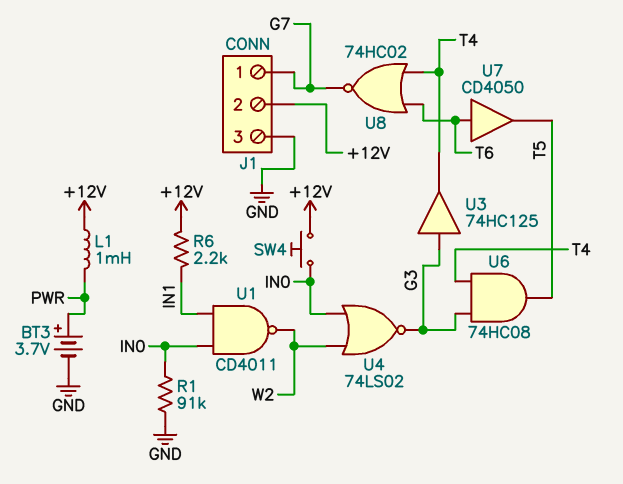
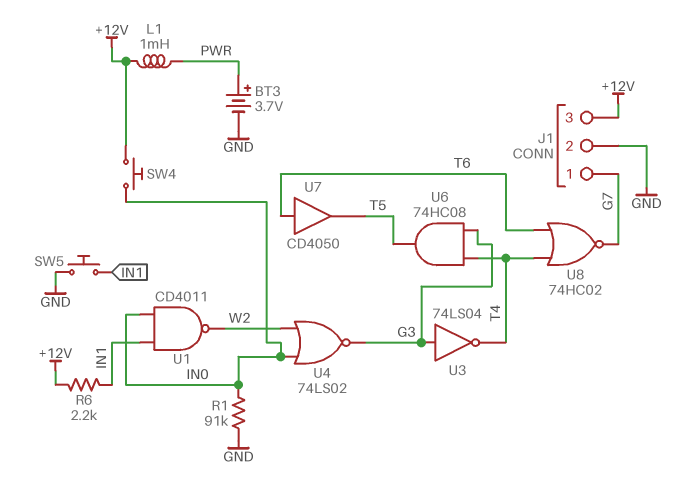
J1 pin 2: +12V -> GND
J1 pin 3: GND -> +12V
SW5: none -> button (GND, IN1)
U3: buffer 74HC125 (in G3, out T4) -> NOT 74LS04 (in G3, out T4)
========
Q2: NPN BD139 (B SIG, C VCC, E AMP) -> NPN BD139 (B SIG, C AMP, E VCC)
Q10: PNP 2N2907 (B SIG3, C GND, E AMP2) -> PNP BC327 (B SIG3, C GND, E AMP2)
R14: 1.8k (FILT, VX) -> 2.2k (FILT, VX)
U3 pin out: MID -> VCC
========
- [ACTION ITEM] The expected answer is an exact copy of the lines above, beginning at the line with "Q10: PNP 2N2907" and ending at the line with "U3 pin out: MID -> VCC", with both ends in.

- [TASK SOLUTION]
Q10: PNP 2N2907 (B SIG3, C GND, E AMP2) -> PNP BC327 (B SIG3, C GND, E AMP2)
R14: 1.8k (FILT, VX) -> 2.2k (FILT, VX)
U3 pin out: MID -> VCC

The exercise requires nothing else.